**Exercise prompt:** Should any entry hold a picture, omit that picture and copy the rest of the entry exactly.

Edit difference data:
····················
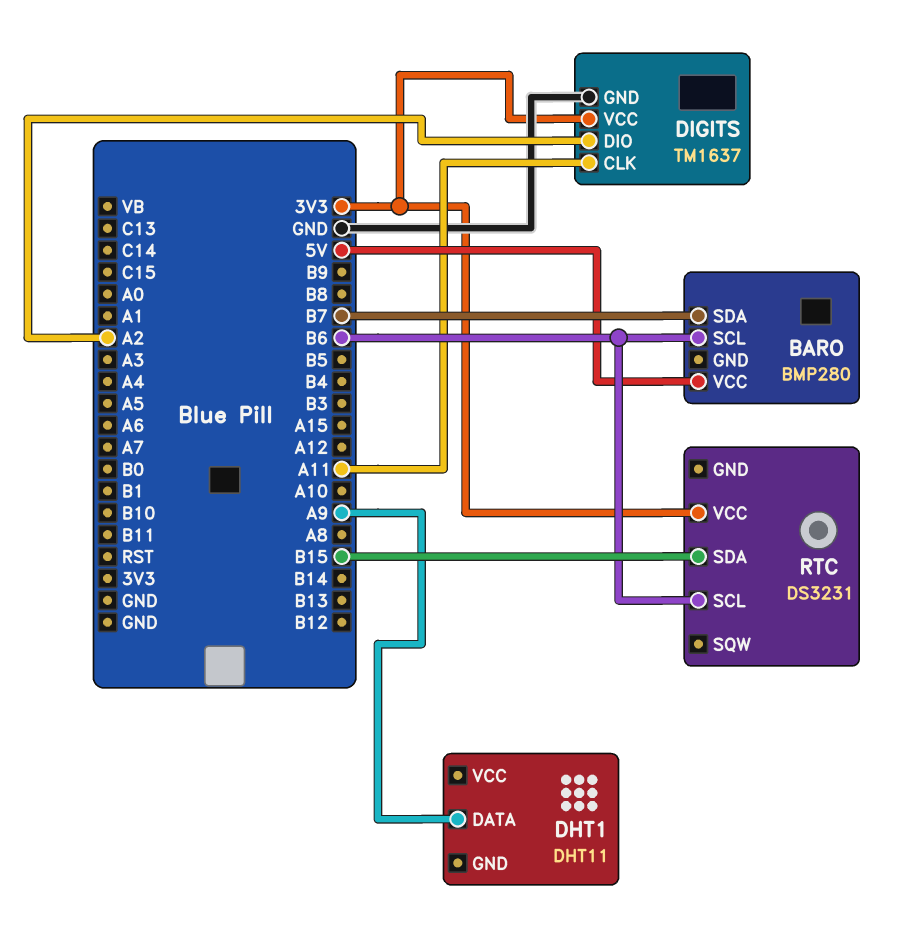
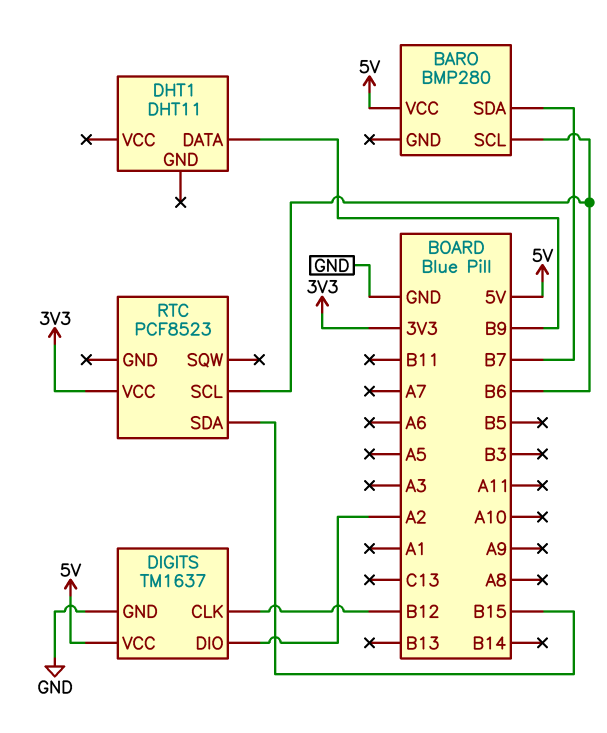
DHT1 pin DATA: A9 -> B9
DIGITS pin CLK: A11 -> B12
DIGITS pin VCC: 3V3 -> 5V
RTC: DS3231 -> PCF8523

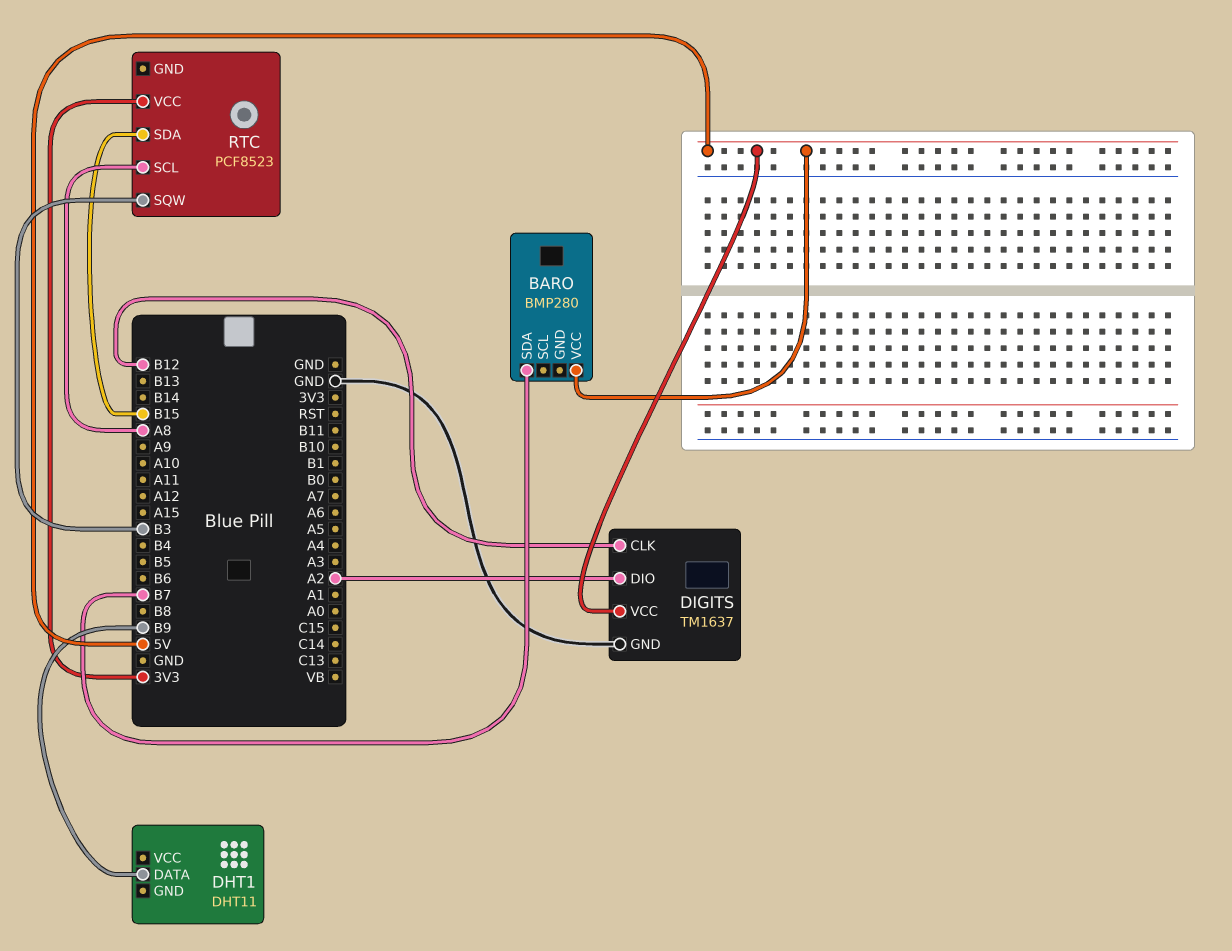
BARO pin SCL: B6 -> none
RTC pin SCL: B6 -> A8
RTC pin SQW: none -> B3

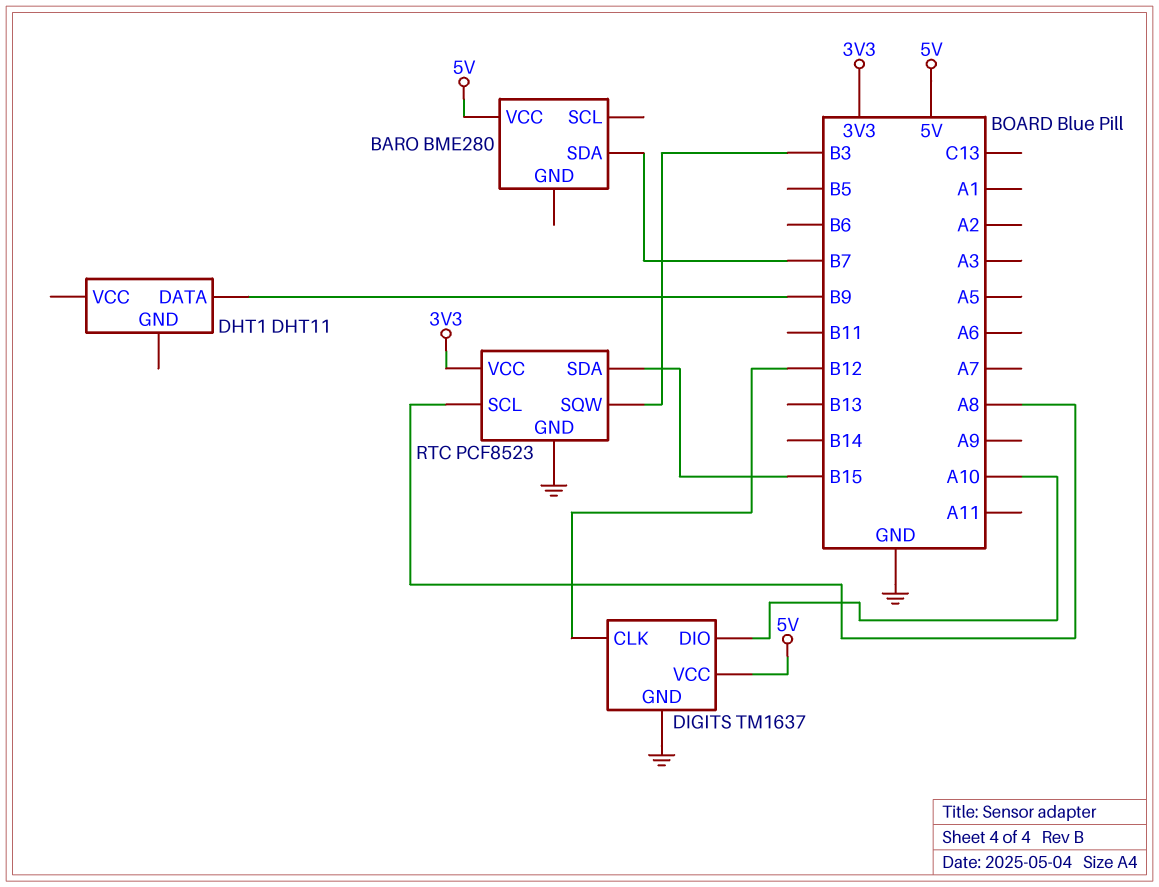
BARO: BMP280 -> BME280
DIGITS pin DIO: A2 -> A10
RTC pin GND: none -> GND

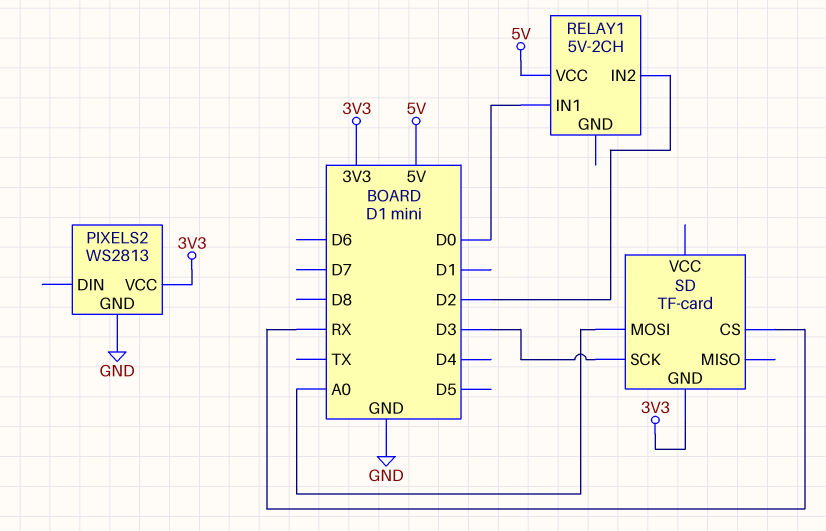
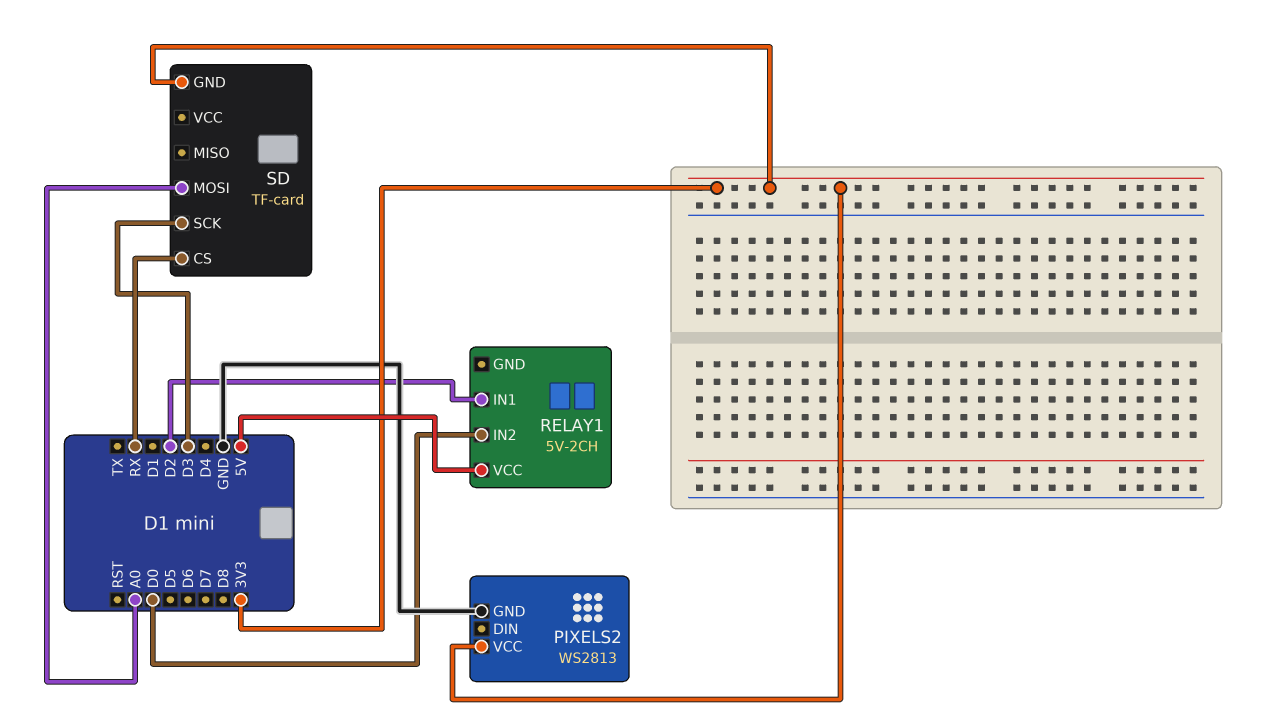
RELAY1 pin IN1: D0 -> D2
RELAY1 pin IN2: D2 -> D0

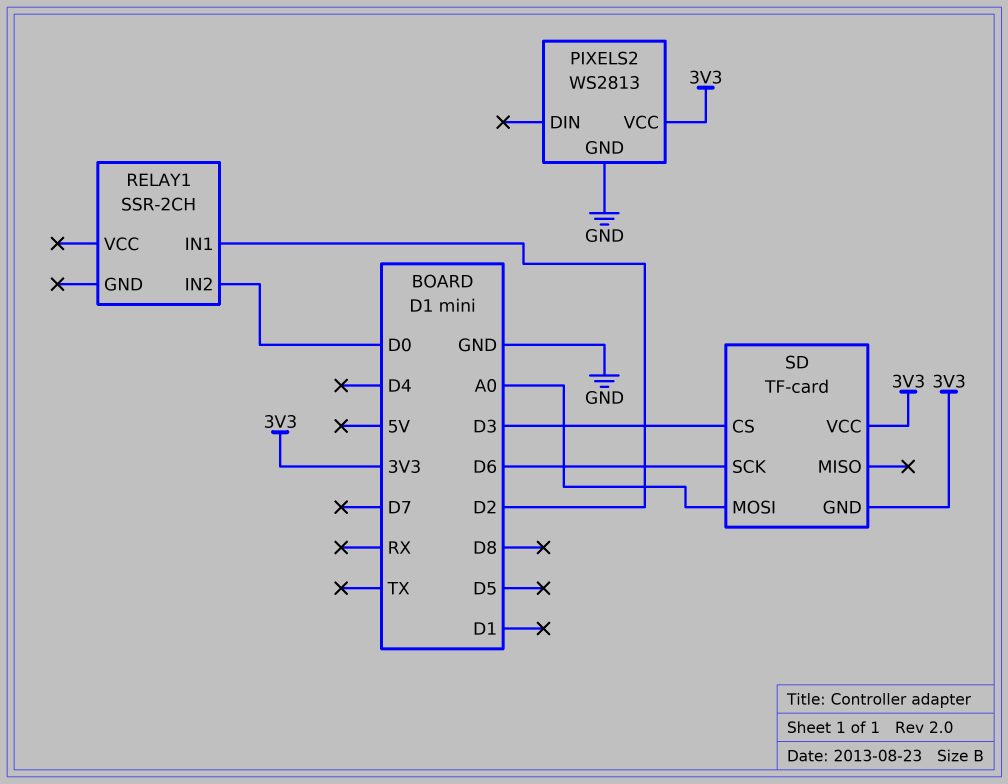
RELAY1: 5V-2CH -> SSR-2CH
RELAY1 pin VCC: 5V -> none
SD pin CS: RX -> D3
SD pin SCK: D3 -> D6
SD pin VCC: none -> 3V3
····················
**Result of the exercise:**
DHT1 pin DATA: A9 -> B9
DIGITS pin CLK: A11 -> B12
DIGITS pin VCC: 3V3 -> 5V
RTC: DS3231 -> PCF8523

BARO pin SCL: B6 -> none
RTC pin SCL: B6 -> A8
RTC pin SQW: none -> B3

BARO: BMP280 -> BME280
DIGITS pin DIO: A2 -> A10
RTC pin GND: none -> GND

RELAY1 pin IN1: D0 -> D2
RELAY1 pin IN2: D2 -> D0

RELAY1: 5V-2CH -> SSR-2CH
RELAY1 pin VCC: 5V -> none
SD pin CS: RX -> D3
SD pin SCK: D3 -> D6
SD pin VCC: none -> 3V3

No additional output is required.